==== RECORDS FOR THE EXERCISE ====

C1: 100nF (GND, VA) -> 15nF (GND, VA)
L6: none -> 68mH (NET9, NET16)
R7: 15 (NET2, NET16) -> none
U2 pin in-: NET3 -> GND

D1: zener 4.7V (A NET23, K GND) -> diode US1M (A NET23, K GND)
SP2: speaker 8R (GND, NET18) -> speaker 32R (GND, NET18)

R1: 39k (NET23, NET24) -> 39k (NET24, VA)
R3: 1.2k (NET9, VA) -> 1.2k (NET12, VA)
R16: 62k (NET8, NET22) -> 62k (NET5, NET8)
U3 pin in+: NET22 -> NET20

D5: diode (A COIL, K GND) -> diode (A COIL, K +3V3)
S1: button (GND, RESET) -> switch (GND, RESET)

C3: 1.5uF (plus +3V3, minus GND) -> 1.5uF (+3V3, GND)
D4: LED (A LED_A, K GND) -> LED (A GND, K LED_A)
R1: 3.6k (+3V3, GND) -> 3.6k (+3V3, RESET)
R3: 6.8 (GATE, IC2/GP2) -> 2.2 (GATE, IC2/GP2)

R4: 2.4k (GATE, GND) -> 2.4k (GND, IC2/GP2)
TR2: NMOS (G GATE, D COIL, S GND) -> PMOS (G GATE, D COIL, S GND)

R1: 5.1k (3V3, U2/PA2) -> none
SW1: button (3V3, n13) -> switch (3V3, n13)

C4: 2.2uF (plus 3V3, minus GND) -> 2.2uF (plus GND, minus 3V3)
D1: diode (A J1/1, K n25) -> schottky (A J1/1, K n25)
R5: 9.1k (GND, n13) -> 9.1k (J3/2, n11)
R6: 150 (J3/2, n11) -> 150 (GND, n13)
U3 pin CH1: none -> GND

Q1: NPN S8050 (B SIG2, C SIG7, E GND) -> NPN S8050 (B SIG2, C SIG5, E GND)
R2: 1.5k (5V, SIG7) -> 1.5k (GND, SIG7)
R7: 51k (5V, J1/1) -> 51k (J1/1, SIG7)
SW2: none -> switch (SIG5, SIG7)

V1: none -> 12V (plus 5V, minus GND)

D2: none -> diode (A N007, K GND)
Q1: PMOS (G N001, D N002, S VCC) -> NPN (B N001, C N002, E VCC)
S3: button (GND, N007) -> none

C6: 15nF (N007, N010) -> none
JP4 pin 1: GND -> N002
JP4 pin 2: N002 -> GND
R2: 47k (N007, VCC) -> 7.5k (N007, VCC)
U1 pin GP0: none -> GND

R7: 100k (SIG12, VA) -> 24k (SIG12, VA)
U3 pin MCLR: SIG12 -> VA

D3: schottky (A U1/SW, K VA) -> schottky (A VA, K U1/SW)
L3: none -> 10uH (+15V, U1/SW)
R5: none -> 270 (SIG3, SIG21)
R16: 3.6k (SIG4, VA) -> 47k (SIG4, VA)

====

Only the lines that contain the string "minus" should be copied from the entries above.

C3: 1.5uF (plus +3V3, minus GND) -> 1.5uF (+3V3, GND)
C4: 2.2uF (plus 3V3, minus GND) -> 2.2uF (plus GND, minus 3V3)
V1: none -> 12V (plus 5V, minus GND)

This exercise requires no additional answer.